** RECORDS PROVIDED follows **

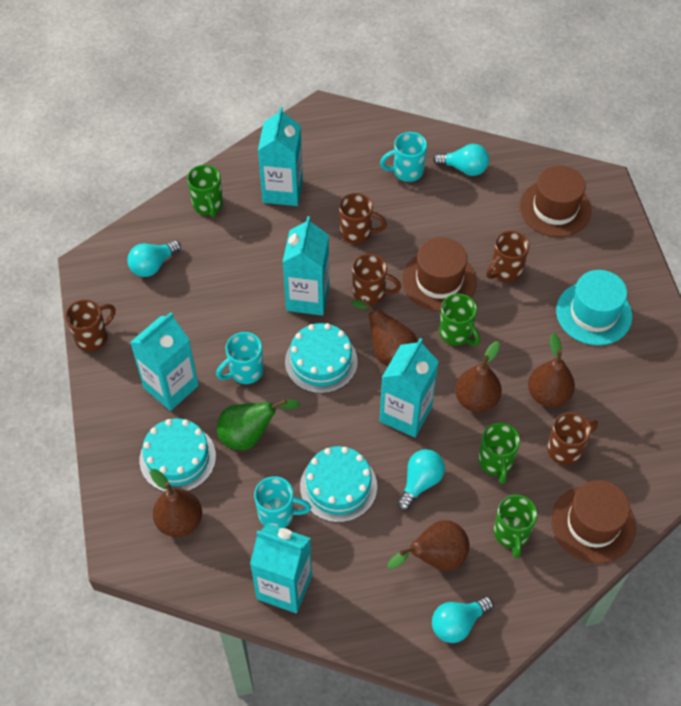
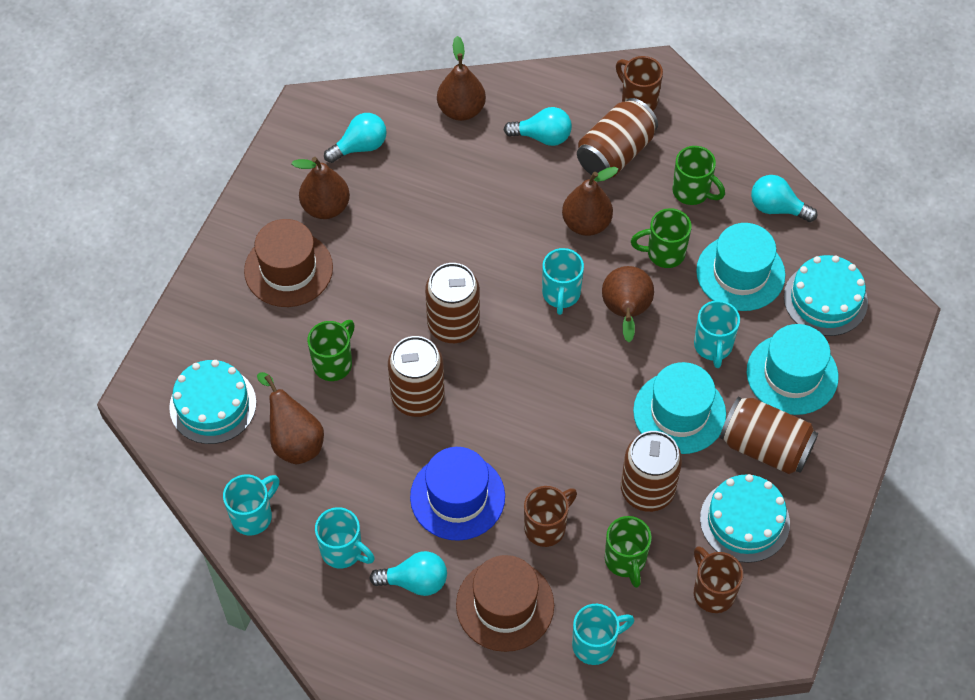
blue hat: 0 -> 1
brown can: 0 -> 5
brown hat: 3 -> 2
brown mug: 5 -> 3
green pear: 1 -> 0
turquoise carton: 5 -> 0
turquoise hat: 1 -> 3
turquoise mug: 3 -> 5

** End of RECORDS PROVIDED **

# YOUR OBJECTIVE
Going through the data above, count each line that contains "brown" and give only that figure.

# FINISHED TASK
3